What to produce:
If a line comes after the one containing "purple cake: 10 -> 9", leave it out; copy every line before it, and that line too, exactly as written, starting from the first line of the entries.

[Object matching data]
----------------

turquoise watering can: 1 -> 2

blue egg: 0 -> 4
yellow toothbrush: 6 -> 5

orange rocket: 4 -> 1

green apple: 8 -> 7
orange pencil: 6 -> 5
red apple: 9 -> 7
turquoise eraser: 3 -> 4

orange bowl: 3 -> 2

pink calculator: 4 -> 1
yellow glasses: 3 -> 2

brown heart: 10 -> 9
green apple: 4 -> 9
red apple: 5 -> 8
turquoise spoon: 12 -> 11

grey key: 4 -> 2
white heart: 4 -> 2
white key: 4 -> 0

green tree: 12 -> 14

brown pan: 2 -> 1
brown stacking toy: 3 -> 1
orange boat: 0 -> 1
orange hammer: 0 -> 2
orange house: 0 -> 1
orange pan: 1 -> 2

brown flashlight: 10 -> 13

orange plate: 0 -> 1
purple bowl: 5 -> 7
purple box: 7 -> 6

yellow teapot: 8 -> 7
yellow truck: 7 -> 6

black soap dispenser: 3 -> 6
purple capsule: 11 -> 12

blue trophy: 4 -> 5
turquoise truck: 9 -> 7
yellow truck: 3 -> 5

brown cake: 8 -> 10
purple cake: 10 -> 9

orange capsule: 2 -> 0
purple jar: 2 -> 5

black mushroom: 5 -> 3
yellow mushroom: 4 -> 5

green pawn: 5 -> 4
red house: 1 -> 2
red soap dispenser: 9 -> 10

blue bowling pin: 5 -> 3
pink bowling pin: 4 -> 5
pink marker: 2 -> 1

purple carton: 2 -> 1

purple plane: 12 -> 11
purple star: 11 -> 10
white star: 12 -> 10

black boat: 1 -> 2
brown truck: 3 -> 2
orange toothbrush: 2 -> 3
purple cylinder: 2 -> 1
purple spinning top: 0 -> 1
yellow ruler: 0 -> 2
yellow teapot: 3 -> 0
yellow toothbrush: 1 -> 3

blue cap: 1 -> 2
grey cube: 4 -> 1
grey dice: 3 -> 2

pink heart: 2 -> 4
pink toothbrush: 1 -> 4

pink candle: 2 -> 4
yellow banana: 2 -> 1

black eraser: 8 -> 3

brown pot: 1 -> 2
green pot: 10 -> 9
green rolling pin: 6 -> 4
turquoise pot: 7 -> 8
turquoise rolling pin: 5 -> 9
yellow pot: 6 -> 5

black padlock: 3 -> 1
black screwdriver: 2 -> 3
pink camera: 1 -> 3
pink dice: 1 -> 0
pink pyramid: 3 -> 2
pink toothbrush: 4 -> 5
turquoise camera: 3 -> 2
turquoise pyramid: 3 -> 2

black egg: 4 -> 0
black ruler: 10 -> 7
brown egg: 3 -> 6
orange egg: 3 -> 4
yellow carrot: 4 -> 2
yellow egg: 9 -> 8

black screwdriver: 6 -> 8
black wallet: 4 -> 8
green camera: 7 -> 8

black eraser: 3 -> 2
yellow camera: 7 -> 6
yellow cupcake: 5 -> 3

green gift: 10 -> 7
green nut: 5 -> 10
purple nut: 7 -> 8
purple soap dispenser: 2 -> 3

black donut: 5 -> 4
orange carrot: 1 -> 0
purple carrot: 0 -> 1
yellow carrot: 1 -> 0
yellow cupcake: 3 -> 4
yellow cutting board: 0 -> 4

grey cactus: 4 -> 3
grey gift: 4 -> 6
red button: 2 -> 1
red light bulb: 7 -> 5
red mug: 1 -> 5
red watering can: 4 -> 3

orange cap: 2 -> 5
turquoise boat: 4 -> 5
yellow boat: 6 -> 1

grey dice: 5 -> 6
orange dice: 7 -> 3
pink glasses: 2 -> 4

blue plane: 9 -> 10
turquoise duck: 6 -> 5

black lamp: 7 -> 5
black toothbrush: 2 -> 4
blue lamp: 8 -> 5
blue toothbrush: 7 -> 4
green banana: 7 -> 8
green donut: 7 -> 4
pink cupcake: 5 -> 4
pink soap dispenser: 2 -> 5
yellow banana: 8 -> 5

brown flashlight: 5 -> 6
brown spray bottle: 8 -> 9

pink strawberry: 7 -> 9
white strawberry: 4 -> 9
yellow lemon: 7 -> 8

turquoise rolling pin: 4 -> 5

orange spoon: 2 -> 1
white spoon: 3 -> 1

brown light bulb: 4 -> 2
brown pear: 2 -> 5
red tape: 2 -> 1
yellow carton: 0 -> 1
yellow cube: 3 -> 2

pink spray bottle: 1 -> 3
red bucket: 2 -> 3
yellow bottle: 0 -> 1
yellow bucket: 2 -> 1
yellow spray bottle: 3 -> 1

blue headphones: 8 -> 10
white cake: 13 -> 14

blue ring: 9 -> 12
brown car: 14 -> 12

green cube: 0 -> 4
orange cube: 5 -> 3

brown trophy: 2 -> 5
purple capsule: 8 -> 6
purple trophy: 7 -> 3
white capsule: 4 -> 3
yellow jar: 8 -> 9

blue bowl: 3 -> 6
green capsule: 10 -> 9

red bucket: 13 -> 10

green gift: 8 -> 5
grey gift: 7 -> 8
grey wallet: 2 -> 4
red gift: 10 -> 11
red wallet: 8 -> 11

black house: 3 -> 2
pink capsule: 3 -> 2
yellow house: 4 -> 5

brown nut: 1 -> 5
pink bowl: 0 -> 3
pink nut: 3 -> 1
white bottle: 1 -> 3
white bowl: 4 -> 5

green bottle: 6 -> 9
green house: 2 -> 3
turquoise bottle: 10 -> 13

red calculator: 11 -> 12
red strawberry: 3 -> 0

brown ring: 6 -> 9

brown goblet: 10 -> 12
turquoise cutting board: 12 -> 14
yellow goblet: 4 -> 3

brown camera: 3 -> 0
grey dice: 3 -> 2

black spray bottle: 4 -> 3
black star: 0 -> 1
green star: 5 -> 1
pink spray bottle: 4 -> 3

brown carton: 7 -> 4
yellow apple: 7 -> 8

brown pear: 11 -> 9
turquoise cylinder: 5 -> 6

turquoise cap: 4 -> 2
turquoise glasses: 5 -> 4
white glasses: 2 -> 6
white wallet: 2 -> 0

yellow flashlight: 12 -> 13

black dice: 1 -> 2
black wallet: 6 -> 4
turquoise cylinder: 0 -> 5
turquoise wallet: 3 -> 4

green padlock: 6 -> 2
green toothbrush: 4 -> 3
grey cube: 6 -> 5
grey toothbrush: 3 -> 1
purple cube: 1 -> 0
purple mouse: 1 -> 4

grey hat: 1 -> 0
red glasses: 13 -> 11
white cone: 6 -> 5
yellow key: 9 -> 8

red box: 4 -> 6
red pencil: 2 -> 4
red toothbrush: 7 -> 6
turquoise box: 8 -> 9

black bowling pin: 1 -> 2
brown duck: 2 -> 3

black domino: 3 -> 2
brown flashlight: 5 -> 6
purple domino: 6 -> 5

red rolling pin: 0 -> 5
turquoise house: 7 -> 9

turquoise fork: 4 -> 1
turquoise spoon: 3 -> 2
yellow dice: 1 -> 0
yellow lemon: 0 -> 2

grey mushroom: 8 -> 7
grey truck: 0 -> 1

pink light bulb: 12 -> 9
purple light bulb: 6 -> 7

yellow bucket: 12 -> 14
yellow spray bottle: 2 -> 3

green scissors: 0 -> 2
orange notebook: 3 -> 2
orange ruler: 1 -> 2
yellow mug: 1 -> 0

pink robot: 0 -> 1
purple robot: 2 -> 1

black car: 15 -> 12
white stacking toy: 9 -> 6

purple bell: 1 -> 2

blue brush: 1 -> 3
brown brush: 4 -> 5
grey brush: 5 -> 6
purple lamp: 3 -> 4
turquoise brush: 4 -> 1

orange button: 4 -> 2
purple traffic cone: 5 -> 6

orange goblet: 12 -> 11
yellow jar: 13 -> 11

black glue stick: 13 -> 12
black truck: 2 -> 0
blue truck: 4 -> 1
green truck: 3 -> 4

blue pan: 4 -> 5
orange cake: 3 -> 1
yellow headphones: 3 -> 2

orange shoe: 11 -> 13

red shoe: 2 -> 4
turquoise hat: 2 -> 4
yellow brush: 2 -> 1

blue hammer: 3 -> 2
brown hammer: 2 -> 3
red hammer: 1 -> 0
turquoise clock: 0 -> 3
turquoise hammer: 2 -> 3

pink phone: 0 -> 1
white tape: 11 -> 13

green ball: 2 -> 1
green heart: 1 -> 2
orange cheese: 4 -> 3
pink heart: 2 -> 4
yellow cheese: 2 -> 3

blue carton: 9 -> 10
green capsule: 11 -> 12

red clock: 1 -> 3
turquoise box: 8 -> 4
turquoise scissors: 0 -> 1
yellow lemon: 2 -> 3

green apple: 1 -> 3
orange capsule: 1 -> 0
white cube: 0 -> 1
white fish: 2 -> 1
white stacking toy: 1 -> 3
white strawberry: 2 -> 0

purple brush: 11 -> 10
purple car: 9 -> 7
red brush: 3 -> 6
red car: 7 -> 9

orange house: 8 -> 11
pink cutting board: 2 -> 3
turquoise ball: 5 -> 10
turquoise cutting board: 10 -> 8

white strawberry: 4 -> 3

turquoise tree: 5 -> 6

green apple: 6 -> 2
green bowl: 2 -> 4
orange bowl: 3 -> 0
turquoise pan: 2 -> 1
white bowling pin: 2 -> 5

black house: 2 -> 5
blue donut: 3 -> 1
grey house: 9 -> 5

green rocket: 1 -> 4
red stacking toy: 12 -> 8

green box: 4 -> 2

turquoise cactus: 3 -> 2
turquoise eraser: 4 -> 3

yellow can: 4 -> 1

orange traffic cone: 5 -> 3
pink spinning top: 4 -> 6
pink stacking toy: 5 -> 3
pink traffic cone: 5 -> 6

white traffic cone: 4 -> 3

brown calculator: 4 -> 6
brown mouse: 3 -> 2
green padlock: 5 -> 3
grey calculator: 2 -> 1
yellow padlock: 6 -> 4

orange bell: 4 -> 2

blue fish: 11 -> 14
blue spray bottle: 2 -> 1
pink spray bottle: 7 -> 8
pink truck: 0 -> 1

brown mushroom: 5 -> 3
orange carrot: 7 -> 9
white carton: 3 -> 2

----------------

Expected answer:
turquoise watering can: 1 -> 2

blue egg: 0 -> 4
yellow toothbrush: 6 -> 5

orange rocket: 4 -> 1

green apple: 8 -> 7
orange pencil: 6 -> 5
red apple: 9 -> 7
turquoise eraser: 3 -> 4

orange bowl: 3 -> 2

pink calculator: 4 -> 1
yellow glasses: 3 -> 2

brown heart: 10 -> 9
green apple: 4 -> 9
red apple: 5 -> 8
turquoise spoon: 12 -> 11

grey key: 4 -> 2
white heart: 4 -> 2
white key: 4 -> 0

green tree: 12 -> 14

brown pan: 2 -> 1
brown stacking toy: 3 -> 1
orange boat: 0 -> 1
orange hammer: 0 -> 2
orange house: 0 -> 1
orange pan: 1 -> 2

brown flashlight: 10 -> 13

orange plate: 0 -> 1
purple bowl: 5 -> 7
purple box: 7 -> 6

yellow teapot: 8 -> 7
yellow truck: 7 -> 6

black soap dispenser: 3 -> 6
purple capsule: 11 -> 12

blue trophy: 4 -> 5
turquoise truck: 9 -> 7
yellow truck: 3 -> 5

brown cake: 8 -> 10
purple cake: 10 -> 9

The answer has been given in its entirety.